● REQUIREMENT
In the material below, find each line holding the string "cheese" and copy it.

RECORDS FOR THIS EXERCISE Start Marker

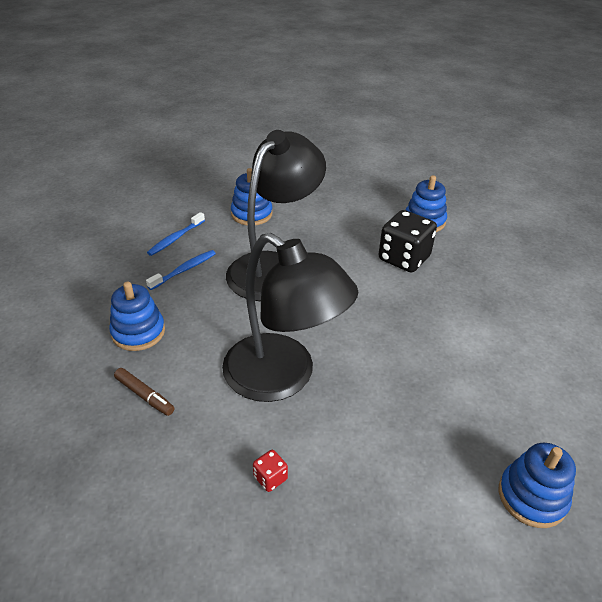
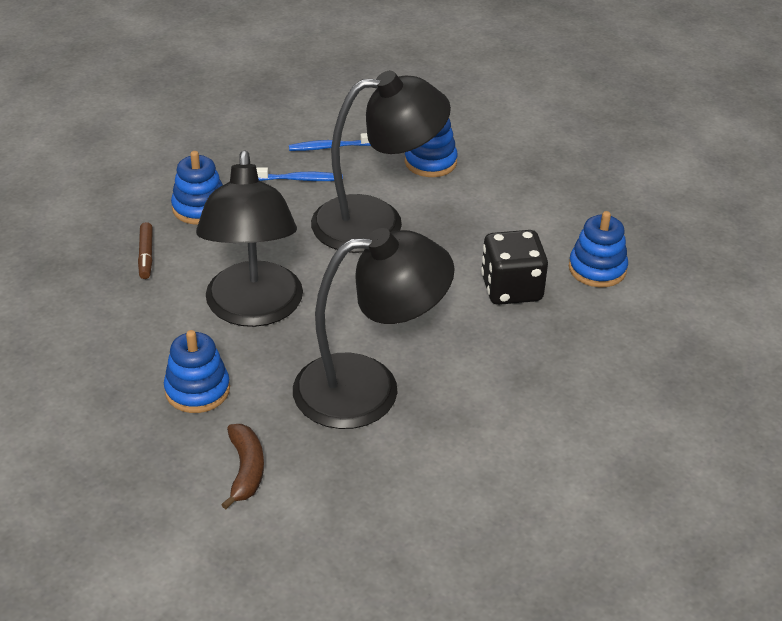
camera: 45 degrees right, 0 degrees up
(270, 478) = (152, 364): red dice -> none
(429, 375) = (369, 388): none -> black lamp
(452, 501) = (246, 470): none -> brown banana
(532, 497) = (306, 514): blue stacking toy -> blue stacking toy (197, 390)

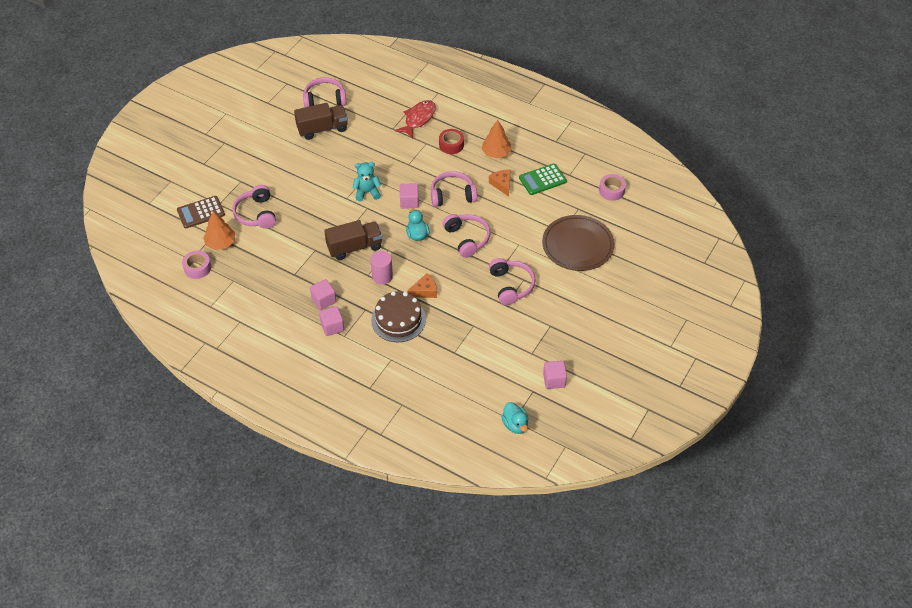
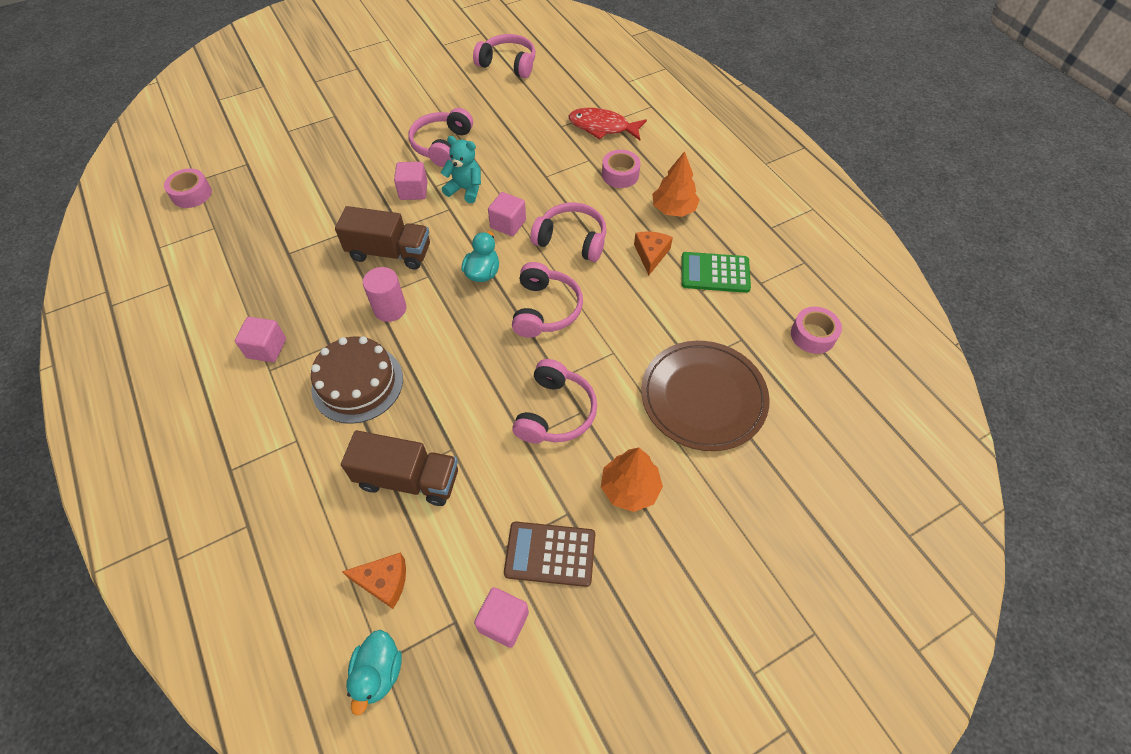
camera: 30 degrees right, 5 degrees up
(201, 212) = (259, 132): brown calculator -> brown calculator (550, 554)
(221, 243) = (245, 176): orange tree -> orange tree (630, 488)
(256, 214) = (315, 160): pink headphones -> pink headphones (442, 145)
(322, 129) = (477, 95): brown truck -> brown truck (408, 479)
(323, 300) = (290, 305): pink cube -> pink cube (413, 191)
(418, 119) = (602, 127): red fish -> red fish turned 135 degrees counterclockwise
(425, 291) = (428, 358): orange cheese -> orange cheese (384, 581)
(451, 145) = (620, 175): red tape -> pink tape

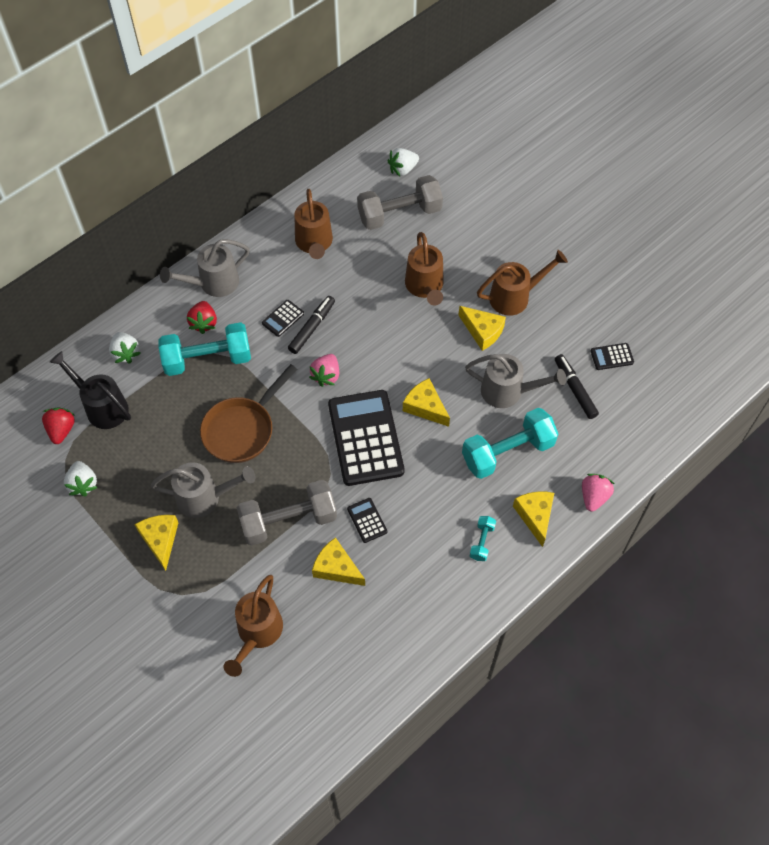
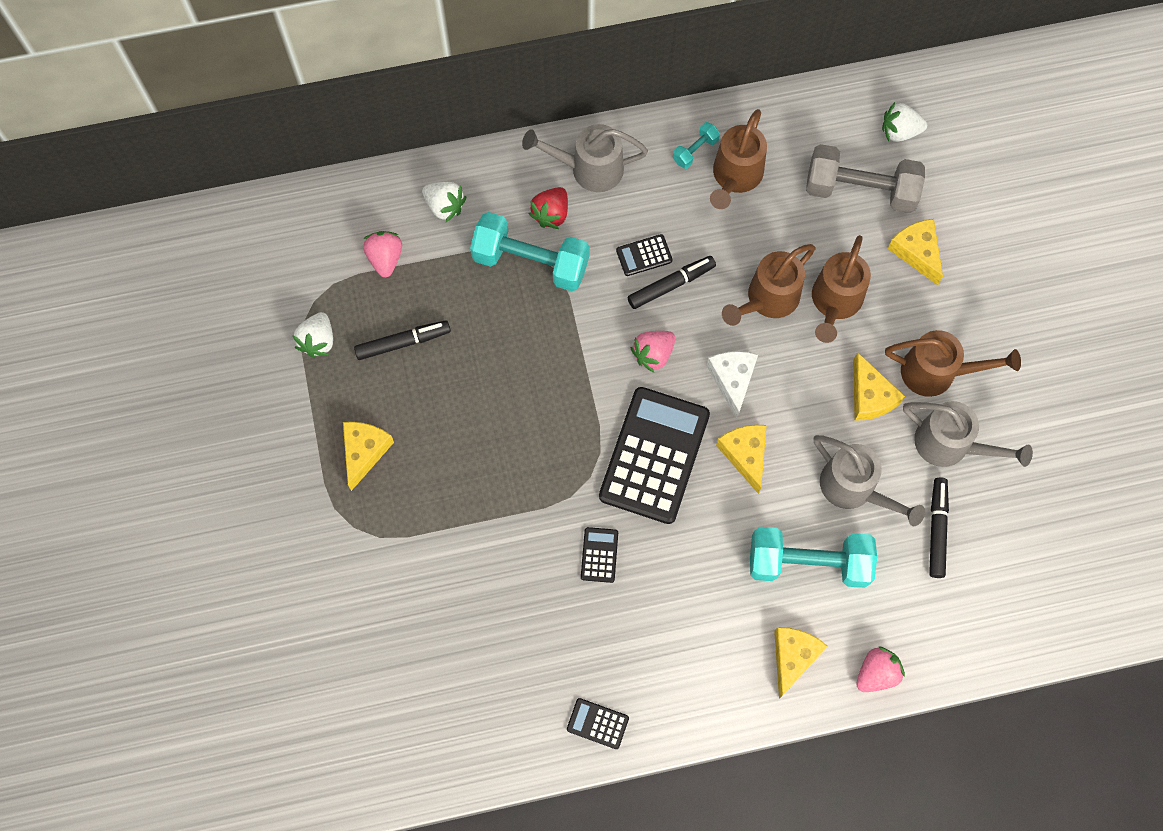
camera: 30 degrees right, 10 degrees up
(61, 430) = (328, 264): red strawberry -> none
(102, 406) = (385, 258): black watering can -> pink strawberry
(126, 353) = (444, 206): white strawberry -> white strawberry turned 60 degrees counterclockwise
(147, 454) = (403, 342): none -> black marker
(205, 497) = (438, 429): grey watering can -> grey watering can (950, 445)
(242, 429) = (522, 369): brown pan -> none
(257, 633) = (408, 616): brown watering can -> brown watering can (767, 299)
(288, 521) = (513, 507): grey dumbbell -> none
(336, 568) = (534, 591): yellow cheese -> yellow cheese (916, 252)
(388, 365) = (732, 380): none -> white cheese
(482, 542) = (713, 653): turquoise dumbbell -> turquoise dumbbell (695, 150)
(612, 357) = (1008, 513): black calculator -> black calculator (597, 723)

RECORDS FOR THIS EXERCISE End Marker

● EXERCISE SOLUTION
(425, 291) = (428, 358): orange cheese -> orange cheese (384, 581)
(336, 568) = (534, 591): yellow cheese -> yellow cheese (916, 252)
(388, 365) = (732, 380): none -> white cheese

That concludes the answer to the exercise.